• Tarefa a realizar:
Converta em uma tabela Markdown as linhas que vão da linha que contém "Ralph: 1:37 -> 3:58" até a linha que contém "Will: 1:50 -> 1:37", incluindo as duas, com as colunas "Número" e "Linha" e sem as linhas em branco.

····················

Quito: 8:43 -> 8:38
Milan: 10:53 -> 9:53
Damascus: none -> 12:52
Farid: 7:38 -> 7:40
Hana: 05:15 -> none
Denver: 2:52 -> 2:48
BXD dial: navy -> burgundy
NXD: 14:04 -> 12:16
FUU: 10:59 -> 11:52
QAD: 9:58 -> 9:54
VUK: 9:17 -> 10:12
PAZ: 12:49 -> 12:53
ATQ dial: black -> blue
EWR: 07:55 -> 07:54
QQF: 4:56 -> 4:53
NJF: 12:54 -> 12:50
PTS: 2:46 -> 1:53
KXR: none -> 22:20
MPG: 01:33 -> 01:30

····················

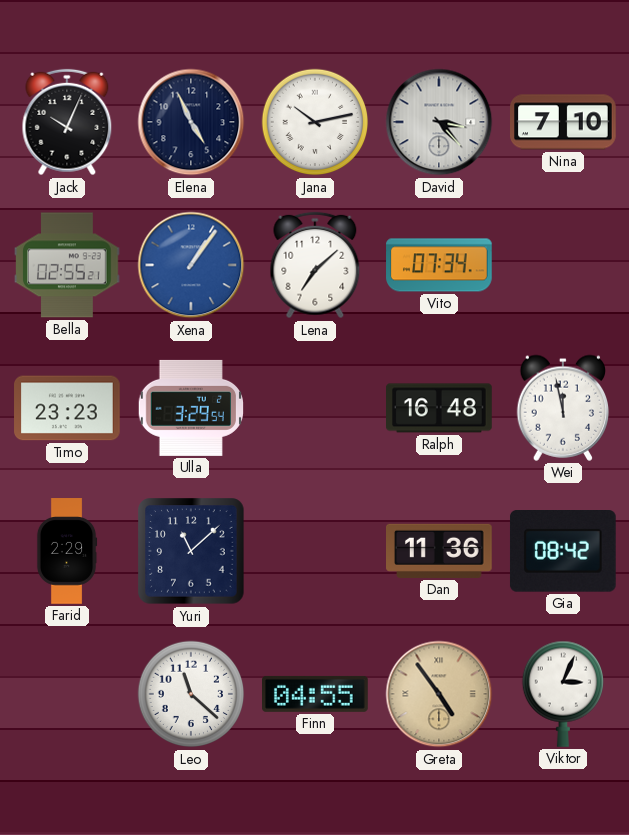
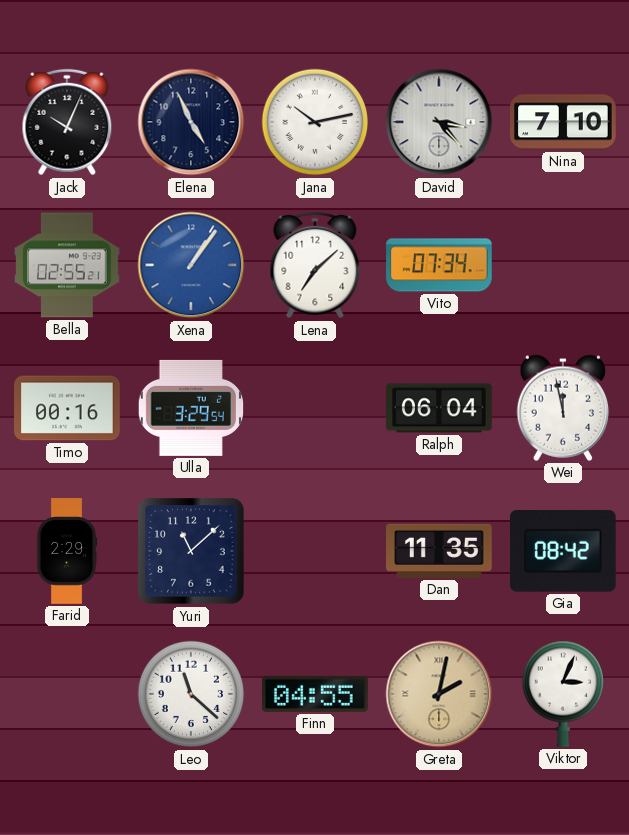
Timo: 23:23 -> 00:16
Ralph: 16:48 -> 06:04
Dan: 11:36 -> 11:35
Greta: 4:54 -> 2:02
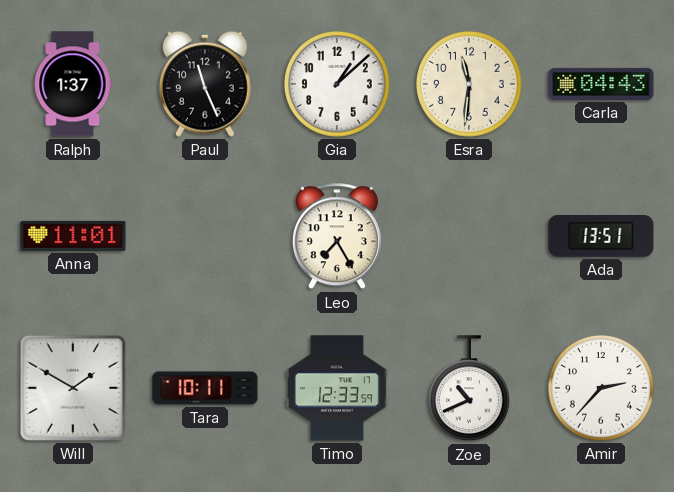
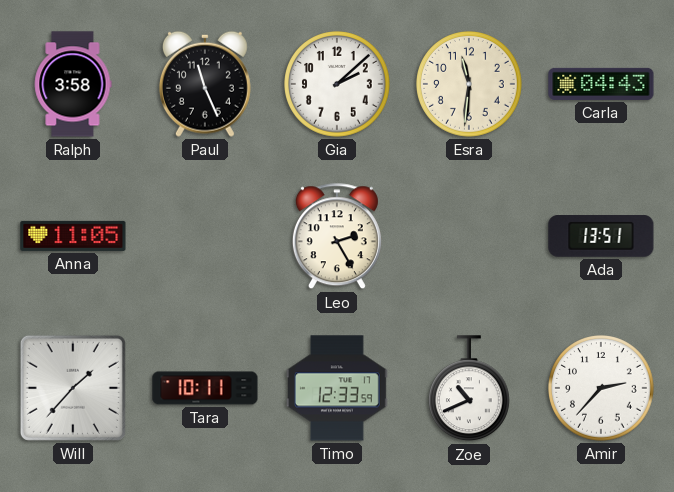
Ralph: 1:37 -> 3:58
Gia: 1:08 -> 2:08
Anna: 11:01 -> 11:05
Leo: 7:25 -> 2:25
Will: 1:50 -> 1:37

····················

• Solução abaixo:
| Número | Linha |
|---|---|
| 1 | Ralph: 1:37 -> 3:58 |
| 2 | Gia: 1:08 -> 2:08 |
| 3 | Anna: 11:01 -> 11:05 |
| 4 | Leo: 7:25 -> 2:25 |
| 5 | Will: 1:50 -> 1:37 |